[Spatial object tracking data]
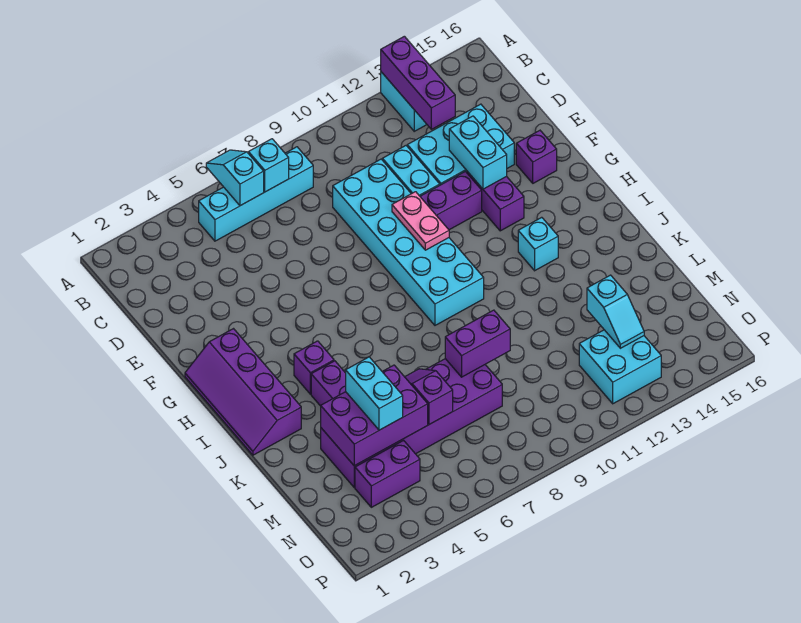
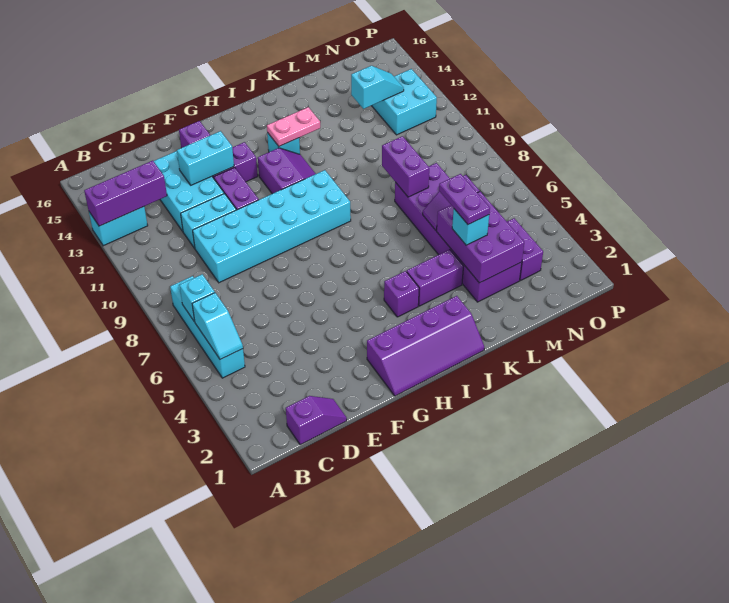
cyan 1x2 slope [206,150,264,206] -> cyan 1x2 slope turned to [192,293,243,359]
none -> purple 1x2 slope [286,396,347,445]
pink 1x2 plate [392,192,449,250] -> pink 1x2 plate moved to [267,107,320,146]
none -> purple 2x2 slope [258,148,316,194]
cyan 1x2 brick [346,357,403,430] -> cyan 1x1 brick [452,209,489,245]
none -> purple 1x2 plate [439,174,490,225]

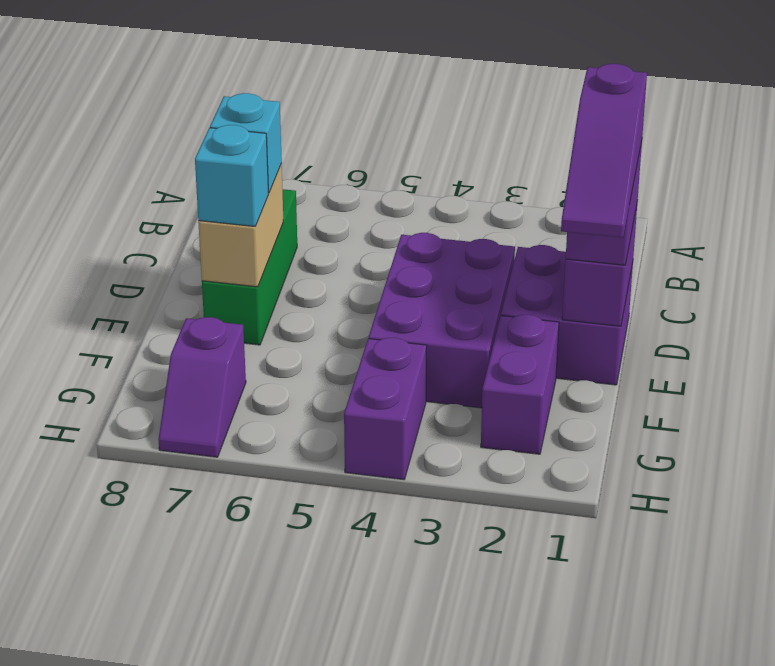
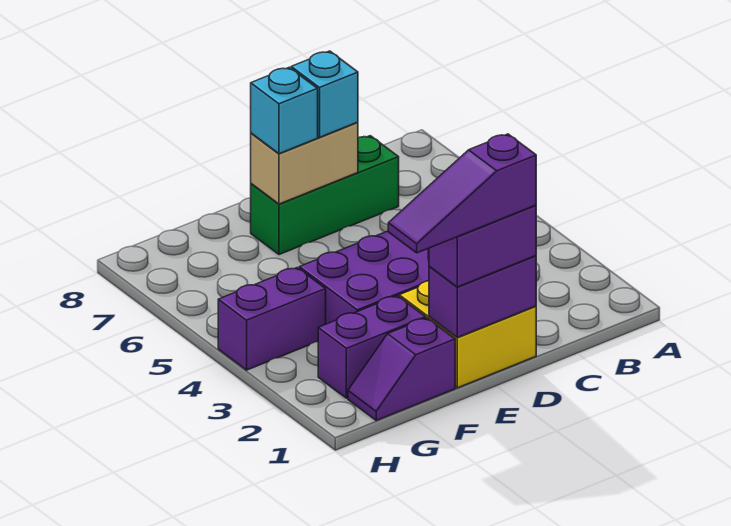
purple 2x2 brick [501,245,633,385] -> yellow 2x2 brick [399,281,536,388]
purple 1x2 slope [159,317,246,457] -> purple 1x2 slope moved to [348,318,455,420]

TASK REQUIREMENTS: Find the line that contains "purple 2x2 brick". Repeat it and every line after it, exactly as written, up to and including the last line of the records above.

SOLUTION TO THIS EXERCISE:
purple 2x2 brick [501,245,633,385] -> yellow 2x2 brick [399,281,536,388]
purple 1x2 slope [159,317,246,457] -> purple 1x2 slope moved to [348,318,455,420]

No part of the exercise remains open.